What is being asked:
Both the line with "C106: none -> 6.8nF (GND, N_4)" and the line with "U18: AND (in" in the records below must appear in the output, along with every line between them, exactly and with nothing added.

Dataset records:
● ● ● ● ●

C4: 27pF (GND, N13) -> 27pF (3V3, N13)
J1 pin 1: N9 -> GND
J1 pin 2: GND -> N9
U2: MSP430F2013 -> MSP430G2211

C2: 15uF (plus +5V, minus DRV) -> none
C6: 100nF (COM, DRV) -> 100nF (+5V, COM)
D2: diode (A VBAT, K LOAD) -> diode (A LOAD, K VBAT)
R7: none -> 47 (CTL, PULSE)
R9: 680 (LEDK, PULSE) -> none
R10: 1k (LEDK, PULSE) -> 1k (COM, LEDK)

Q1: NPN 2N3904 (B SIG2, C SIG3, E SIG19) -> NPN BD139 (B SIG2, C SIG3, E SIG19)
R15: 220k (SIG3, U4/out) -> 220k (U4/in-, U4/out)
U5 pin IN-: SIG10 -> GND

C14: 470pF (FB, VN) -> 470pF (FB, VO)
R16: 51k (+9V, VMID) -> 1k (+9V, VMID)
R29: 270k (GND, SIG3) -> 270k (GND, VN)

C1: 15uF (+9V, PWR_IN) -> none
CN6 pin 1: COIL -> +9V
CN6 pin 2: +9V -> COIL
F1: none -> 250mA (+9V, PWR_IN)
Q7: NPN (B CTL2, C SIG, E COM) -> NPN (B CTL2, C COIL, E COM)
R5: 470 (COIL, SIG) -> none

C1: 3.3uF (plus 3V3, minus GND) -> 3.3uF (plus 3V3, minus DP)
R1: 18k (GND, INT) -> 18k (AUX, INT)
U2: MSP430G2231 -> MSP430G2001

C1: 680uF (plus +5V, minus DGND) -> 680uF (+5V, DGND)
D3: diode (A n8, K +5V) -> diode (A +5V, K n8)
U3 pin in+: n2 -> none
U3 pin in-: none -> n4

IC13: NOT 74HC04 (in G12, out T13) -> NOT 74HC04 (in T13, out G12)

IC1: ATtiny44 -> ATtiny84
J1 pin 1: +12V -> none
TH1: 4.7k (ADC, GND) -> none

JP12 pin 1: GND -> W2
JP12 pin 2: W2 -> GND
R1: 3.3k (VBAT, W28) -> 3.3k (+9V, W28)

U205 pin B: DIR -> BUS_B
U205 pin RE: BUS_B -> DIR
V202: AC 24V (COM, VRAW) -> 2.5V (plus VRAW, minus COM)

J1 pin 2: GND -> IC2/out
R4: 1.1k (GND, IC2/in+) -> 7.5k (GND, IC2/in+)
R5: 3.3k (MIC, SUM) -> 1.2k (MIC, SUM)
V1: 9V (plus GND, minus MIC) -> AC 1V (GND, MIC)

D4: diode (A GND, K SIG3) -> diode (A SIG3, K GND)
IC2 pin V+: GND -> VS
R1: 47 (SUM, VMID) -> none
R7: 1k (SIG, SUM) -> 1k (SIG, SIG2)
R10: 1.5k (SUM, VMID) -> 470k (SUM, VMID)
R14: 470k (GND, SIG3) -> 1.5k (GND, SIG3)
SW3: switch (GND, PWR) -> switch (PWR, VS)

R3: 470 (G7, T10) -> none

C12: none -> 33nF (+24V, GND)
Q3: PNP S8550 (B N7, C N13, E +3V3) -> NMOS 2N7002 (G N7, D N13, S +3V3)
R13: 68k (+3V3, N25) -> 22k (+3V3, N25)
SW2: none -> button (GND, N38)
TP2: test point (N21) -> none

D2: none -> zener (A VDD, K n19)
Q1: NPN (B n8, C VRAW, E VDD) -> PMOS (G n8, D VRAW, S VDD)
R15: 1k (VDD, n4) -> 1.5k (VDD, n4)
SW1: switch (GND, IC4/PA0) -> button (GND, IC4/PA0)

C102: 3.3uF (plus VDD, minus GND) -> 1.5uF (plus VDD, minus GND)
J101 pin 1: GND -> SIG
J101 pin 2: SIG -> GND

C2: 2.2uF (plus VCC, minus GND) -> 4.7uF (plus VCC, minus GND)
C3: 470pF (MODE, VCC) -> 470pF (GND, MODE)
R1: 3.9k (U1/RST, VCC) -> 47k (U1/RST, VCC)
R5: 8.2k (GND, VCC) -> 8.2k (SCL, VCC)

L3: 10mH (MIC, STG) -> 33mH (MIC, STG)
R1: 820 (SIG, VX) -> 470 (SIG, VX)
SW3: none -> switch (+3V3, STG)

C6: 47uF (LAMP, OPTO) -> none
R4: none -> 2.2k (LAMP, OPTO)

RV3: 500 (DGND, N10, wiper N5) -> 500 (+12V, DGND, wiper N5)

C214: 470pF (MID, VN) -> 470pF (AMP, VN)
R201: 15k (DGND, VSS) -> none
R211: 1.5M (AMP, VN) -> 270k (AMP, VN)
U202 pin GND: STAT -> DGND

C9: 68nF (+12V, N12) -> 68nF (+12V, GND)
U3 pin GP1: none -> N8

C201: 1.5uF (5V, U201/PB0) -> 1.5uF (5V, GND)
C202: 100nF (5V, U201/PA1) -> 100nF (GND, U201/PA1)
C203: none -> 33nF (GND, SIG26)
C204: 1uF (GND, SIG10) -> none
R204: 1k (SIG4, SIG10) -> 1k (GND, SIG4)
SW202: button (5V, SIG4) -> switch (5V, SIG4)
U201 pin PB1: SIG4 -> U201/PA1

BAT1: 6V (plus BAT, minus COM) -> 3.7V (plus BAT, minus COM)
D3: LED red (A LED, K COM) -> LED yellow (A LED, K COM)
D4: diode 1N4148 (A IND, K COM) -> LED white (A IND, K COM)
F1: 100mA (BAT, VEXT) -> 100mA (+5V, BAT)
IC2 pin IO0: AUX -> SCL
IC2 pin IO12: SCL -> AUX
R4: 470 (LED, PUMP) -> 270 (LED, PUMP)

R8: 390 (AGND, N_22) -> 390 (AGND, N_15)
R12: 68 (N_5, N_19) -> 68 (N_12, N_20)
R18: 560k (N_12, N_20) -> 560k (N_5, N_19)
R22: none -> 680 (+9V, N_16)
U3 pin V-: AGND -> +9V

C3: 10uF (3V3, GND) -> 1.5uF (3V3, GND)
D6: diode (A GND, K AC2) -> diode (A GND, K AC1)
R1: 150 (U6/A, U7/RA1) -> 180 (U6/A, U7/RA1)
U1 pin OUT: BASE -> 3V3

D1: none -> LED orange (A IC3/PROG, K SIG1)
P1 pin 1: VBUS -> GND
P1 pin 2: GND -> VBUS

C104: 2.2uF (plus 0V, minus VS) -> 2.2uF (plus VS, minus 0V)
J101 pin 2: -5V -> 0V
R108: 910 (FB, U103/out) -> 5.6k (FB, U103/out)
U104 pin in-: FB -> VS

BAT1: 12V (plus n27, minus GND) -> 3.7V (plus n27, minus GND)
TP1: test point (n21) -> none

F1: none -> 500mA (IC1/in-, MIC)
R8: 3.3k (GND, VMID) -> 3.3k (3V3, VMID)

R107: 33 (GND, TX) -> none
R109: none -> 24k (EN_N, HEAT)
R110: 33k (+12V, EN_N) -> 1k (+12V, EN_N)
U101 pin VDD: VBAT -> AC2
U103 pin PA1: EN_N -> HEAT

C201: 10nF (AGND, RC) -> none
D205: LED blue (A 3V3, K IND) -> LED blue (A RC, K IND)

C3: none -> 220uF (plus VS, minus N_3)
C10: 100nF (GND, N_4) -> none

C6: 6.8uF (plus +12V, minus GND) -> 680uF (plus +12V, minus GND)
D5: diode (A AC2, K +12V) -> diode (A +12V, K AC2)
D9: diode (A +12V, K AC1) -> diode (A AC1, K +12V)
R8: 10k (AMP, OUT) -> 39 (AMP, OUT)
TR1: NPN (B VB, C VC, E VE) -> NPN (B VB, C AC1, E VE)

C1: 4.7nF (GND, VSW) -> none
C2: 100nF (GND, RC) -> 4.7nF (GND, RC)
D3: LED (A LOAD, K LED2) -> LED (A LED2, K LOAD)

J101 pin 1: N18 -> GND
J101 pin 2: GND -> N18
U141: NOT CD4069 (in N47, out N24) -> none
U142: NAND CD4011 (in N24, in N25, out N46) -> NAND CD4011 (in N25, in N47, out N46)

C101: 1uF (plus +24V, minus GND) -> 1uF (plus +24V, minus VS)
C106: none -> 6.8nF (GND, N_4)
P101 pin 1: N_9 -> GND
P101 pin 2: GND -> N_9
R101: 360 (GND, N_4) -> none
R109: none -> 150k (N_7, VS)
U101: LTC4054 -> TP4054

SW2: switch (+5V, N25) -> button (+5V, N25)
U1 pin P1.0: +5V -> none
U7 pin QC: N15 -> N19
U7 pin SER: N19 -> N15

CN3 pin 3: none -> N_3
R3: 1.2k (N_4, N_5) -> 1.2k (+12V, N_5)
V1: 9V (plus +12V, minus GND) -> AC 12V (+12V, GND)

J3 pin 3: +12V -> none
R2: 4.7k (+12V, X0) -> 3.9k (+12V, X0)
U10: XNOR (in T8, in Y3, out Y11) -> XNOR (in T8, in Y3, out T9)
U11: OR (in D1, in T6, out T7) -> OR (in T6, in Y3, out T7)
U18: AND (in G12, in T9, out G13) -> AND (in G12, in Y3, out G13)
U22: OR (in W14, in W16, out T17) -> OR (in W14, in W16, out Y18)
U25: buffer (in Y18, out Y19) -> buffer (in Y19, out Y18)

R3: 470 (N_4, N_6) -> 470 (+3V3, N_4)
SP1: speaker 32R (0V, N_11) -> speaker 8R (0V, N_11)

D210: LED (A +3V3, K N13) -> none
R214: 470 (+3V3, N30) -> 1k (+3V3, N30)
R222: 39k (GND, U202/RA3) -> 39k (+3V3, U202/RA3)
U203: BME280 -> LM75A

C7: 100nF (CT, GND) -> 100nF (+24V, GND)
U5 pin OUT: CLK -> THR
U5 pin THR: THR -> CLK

● ● ● ● ●

Solution for this problem:
C106: none -> 6.8nF (GND, N_4)
P101 pin 1: N_9 -> GND
P101 pin 2: GND -> N_9
R101: 360 (GND, N_4) -> none
R109: none -> 150k (N_7, VS)
U101: LTC4054 -> TP4054

SW2: switch (+5V, N25) -> button (+5V, N25)
U1 pin P1.0: +5V -> none
U7 pin QC: N15 -> N19
U7 pin SER: N19 -> N15

CN3 pin 3: none -> N_3
R3: 1.2k (N_4, N_5) -> 1.2k (+12V, N_5)
V1: 9V (plus +12V, minus GND) -> AC 12V (+12V, GND)

J3 pin 3: +12V -> none
R2: 4.7k (+12V, X0) -> 3.9k (+12V, X0)
U10: XNOR (in T8, in Y3, out Y11) -> XNOR (in T8, in Y3, out T9)
U11: OR (in D1, in T6, out T7) -> OR (in T6, in Y3, out T7)
U18: AND (in G12, in T9, out G13) -> AND (in G12, in Y3, out G13)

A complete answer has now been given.